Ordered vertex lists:
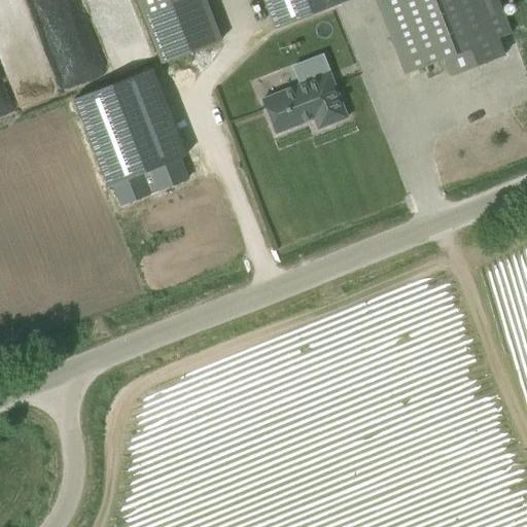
[(137,0),(163,64),(219,41),(202,0),(137,0)]
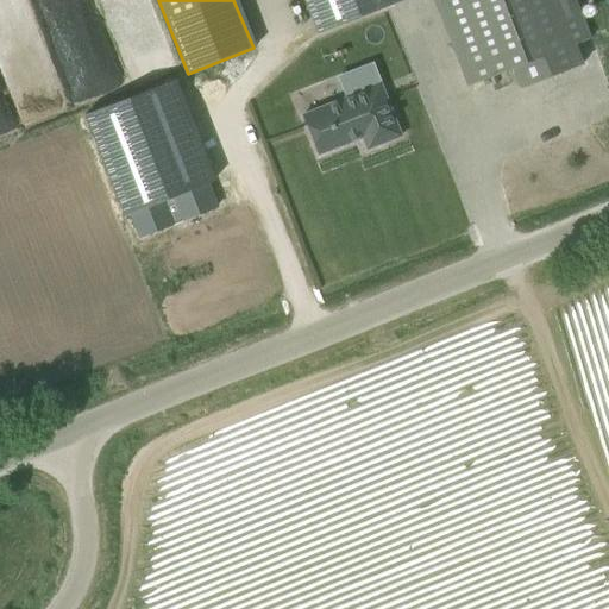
[(400,0),(301,0),(315,35),(401,1),(400,0)]
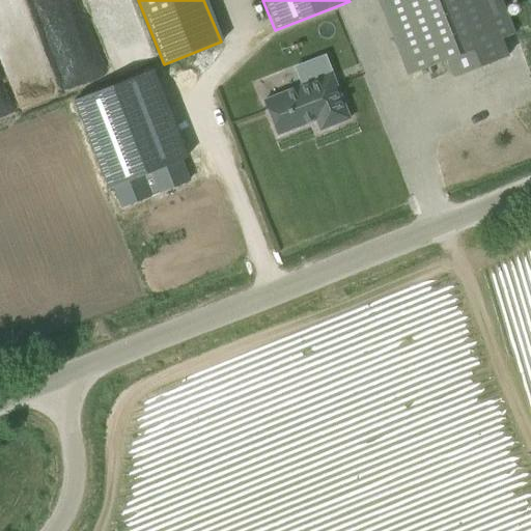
[(513,34),(499,0),(378,0),(408,76),(448,60),(454,78),(506,57),(500,40),(513,34)]
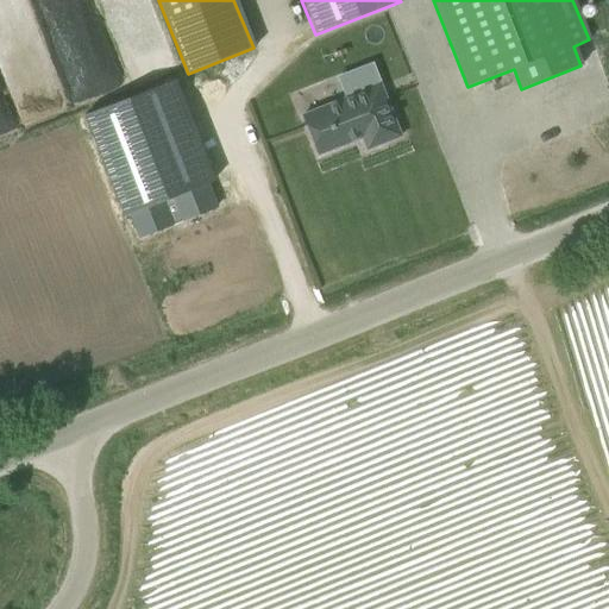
[(302,115),(318,155),(362,138),(366,150),(401,137),(384,95),(352,108),(347,96),(345,96),(346,98),(302,115)]
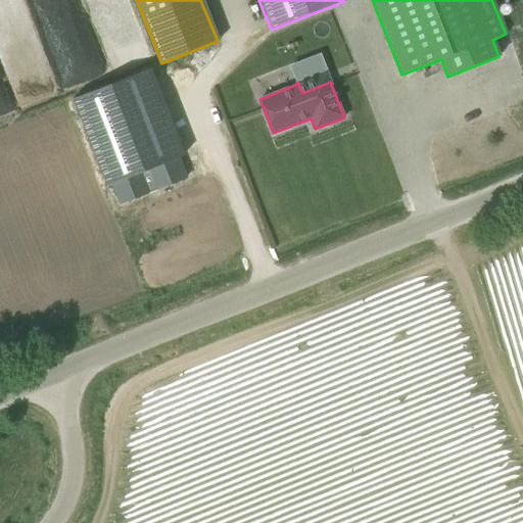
[(176,155),(110,181),(119,201),(184,176),(176,155)]
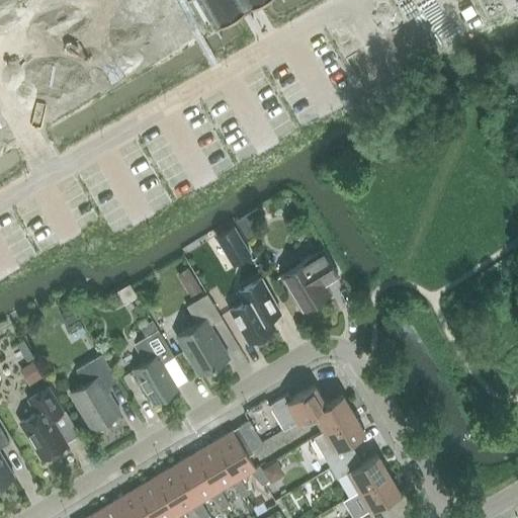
[(198,0),(213,25),(256,0),(198,0)]
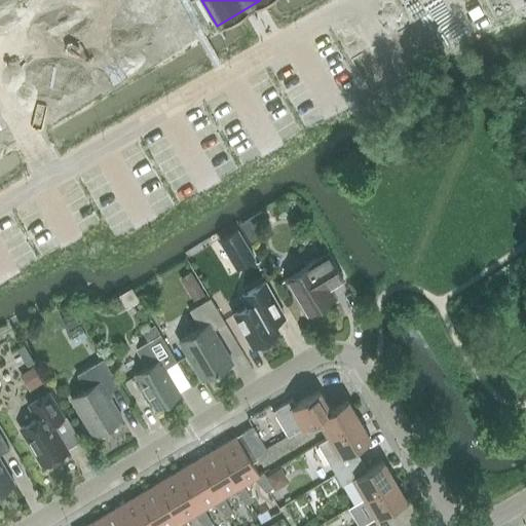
[(221,240),(237,269),(255,258),(238,230),(221,240)]
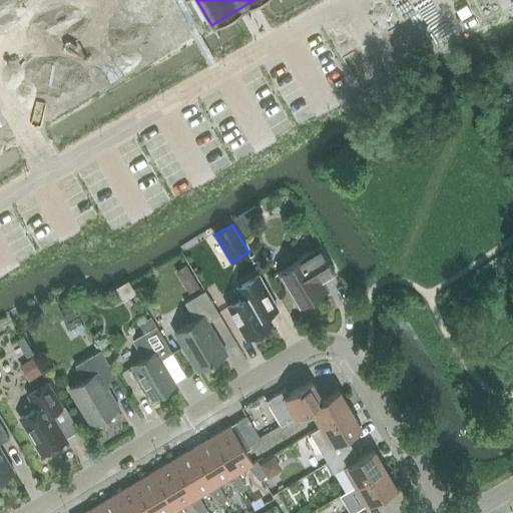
[(321,247),(279,273),(299,308),(328,290),(323,282),(336,274),(321,247)]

== EXERCISE BRIEF ==
Should a record include a picture, omit it from your copy and return the rest unchanged.

== WRITTEN REPLY ==
[(137,0),(163,64),(219,41),(202,0),(137,0)]
[(400,0),(301,0),(315,35),(401,1),(400,0)]
[(513,34),(499,0),(378,0),(408,76),(448,60),(454,78),(506,57),(500,40),(513,34)]
[(302,115),(318,155),(362,138),(366,150),(401,137),(384,95),(352,108),(347,96),(345,96),(346,98),(302,115)]
[(176,155),(110,181),(119,201),(184,176),(176,155)]
[(198,0),(213,25),(256,0),(198,0)]
[(221,240),(237,269),(255,258),(238,230),(221,240)]
[(321,247),(279,273),(299,308),(328,290),(323,282),(336,274),(321,247)]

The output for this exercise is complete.